### EXERCISE AIM
Exactly as written, retype the listing below, omitting the pictures.

### DATASET
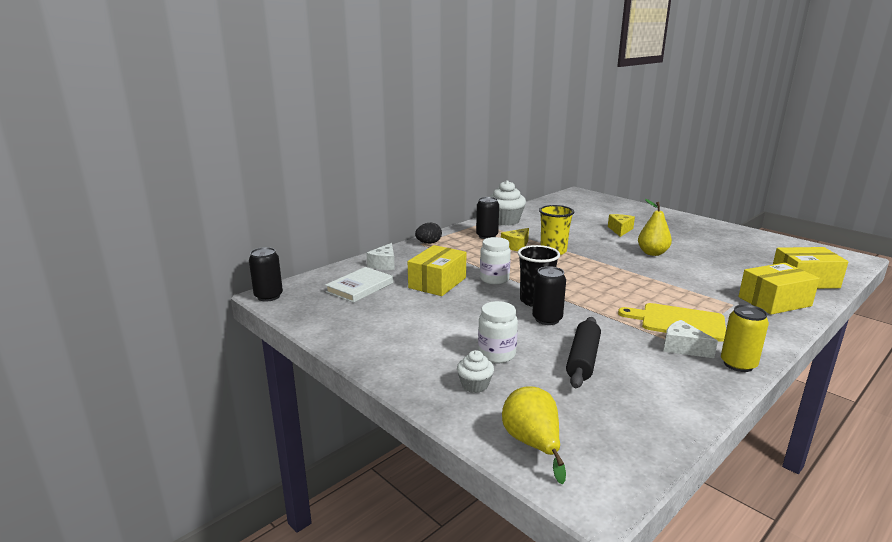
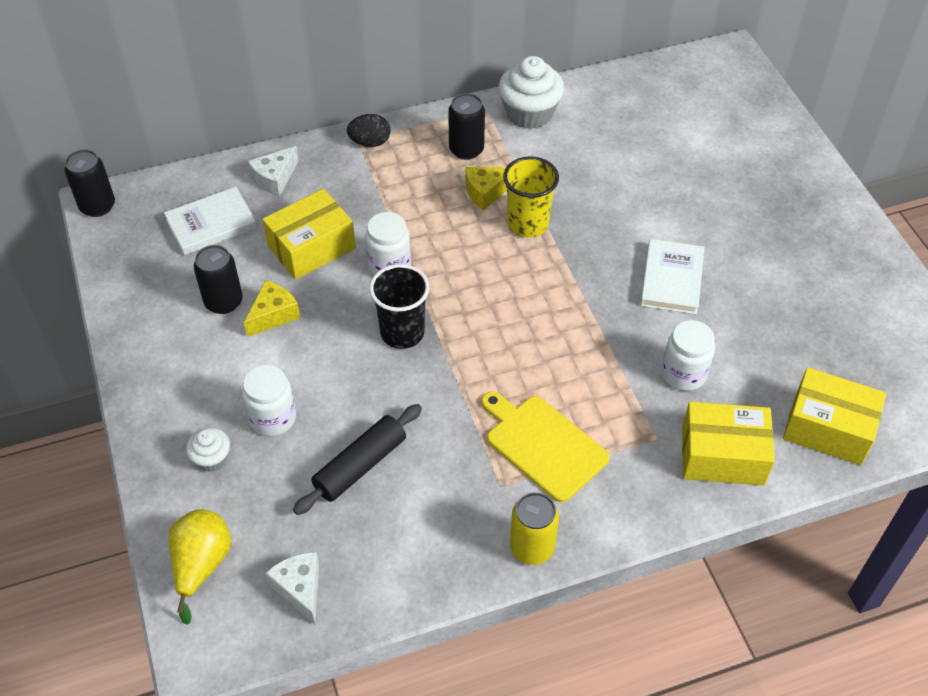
camera: 25 degrees right, 30 degrees up
black can [532,266,566,325] -> black can moved to [194,245,243,314]
yellow cheese [608,214,635,237] -> yellow cheese moved to [244,280,300,337]
yellow pear [638,199,672,256] -> white book [640,239,704,314]
white cheese [663,320,718,358] -> white cheese moved to [265,552,319,624]
none -> white jar [662,320,715,391]

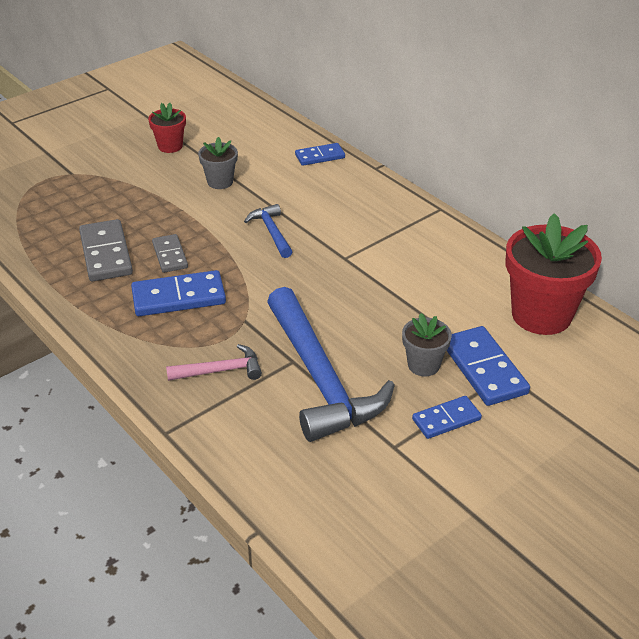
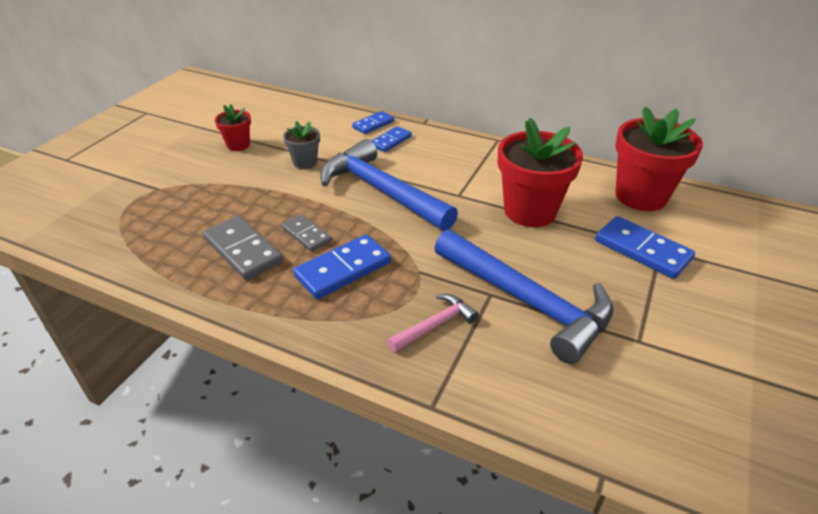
camera: 25 degrees left, 0 degrees up
blue hammer [244,204,292,258] -> blue hammer [321,139,458,231], size x2.15
grey flower pot [402,313,452,376] -> none
blue domino [412,396,482,439] -> blue domino moved to [371,126,412,152]
none -> red flower pot [498,118,583,227]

### PROBLEM SOLUTION
camera: 25 degrees right, 30 degrees up
black can [532,266,566,325] -> black can moved to [194,245,243,314]
yellow cheese [608,214,635,237] -> yellow cheese moved to [244,280,300,337]
yellow pear [638,199,672,256] -> white book [640,239,704,314]
white cheese [663,320,718,358] -> white cheese moved to [265,552,319,624]
none -> white jar [662,320,715,391]

camera: 25 degrees left, 0 degrees up
blue hammer [244,204,292,258] -> blue hammer [321,139,458,231], size x2.15
grey flower pot [402,313,452,376] -> none
blue domino [412,396,482,439] -> blue domino moved to [371,126,412,152]
none -> red flower pot [498,118,583,227]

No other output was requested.